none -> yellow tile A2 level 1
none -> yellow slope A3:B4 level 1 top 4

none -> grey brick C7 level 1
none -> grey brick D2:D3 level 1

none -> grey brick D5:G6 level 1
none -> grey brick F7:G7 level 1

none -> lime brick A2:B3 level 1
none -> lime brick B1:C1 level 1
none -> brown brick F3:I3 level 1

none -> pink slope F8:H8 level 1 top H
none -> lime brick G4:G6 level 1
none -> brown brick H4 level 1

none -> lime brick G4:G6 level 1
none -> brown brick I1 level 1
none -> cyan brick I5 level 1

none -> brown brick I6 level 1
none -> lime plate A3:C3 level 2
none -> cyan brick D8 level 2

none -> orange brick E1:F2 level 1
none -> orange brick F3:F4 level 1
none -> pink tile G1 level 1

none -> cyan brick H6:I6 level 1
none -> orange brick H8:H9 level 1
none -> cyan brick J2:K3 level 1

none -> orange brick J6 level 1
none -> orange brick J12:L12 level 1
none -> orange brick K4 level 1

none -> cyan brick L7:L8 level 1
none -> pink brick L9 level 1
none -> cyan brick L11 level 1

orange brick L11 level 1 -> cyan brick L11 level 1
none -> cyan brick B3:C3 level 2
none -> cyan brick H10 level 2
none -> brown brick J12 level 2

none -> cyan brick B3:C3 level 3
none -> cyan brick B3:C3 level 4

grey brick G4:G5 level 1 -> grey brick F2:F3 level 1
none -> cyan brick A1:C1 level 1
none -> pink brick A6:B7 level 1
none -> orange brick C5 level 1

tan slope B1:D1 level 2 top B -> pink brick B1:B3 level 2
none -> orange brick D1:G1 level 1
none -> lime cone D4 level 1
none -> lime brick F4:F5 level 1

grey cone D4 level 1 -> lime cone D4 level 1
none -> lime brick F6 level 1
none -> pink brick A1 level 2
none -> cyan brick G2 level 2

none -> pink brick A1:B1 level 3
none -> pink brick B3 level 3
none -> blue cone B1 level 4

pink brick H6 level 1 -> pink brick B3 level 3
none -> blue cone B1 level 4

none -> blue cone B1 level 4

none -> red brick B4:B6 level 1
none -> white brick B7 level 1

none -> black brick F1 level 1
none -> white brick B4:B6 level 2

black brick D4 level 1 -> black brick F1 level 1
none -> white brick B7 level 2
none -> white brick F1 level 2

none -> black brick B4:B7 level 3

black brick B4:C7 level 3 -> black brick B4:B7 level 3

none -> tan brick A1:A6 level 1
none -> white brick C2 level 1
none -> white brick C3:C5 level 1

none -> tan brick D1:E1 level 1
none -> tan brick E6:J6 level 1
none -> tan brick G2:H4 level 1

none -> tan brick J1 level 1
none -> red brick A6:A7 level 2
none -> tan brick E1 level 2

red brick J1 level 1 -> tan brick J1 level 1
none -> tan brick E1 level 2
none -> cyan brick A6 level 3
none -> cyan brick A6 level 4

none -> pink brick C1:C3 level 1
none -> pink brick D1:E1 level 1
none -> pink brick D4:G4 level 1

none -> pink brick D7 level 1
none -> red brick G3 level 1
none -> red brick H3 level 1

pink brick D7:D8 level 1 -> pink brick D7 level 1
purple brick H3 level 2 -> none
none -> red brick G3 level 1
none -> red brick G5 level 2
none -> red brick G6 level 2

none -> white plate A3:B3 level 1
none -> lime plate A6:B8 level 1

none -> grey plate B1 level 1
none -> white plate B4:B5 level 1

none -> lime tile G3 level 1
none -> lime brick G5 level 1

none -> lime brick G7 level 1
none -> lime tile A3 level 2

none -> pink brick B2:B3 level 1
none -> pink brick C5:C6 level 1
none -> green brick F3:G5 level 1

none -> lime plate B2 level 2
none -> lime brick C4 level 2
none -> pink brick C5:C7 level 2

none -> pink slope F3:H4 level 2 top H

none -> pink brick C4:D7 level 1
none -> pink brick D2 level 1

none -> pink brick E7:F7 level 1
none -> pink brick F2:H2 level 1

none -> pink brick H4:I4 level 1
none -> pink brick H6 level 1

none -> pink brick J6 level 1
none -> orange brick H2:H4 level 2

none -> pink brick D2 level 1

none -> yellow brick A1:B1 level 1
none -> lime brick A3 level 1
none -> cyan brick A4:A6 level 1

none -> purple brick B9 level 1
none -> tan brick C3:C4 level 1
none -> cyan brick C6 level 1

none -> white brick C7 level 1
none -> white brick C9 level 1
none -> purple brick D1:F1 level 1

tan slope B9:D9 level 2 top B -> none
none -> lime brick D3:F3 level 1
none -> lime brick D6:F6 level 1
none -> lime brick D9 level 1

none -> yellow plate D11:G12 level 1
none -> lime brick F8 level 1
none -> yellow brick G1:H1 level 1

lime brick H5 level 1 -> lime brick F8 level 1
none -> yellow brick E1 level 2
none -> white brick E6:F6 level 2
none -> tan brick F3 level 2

**********

- **PROBLEM TO WORK ON**:
From the data above, output exactly the lines between the one containing "none -> red brick B4:B6 level 1" and the one containing "none -> pink brick C5:C6 level 1", counting both of them.

- **REPLY**:
none -> red brick B4:B6 level 1
none -> white brick B7 level 1

none -> black brick F1 level 1
none -> white brick B4:B6 level 2

black brick D4 level 1 -> black brick F1 level 1
none -> white brick B7 level 2
none -> white brick F1 level 2

none -> black brick B4:B7 level 3

black brick B4:C7 level 3 -> black brick B4:B7 level 3

none -> tan brick A1:A6 level 1
none -> white brick C2 level 1
none -> white brick C3:C5 level 1

none -> tan brick D1:E1 level 1
none -> tan brick E6:J6 level 1
none -> tan brick G2:H4 level 1

none -> tan brick J1 level 1
none -> red brick A6:A7 level 2
none -> tan brick E1 level 2

red brick J1 level 1 -> tan brick J1 level 1
none -> tan brick E1 level 2
none -> cyan brick A6 level 3
none -> cyan brick A6 level 4

none -> pink brick C1:C3 level 1
none -> pink brick D1:E1 level 1
none -> pink brick D4:G4 level 1

none -> pink brick D7 level 1
none -> red brick G3 level 1
none -> red brick H3 level 1

pink brick D7:D8 level 1 -> pink brick D7 level 1
purple brick H3 level 2 -> none
none -> red brick G3 level 1
none -> red brick G5 level 2
none -> red brick G6 level 2

none -> white plate A3:B3 level 1
none -> lime plate A6:B8 level 1

none -> grey plate B1 level 1
none -> white plate B4:B5 level 1

none -> lime tile G3 level 1
none -> lime brick G5 level 1

none -> lime brick G7 level 1
none -> lime tile A3 level 2

none -> pink brick B2:B3 level 1
none -> pink brick C5:C6 level 1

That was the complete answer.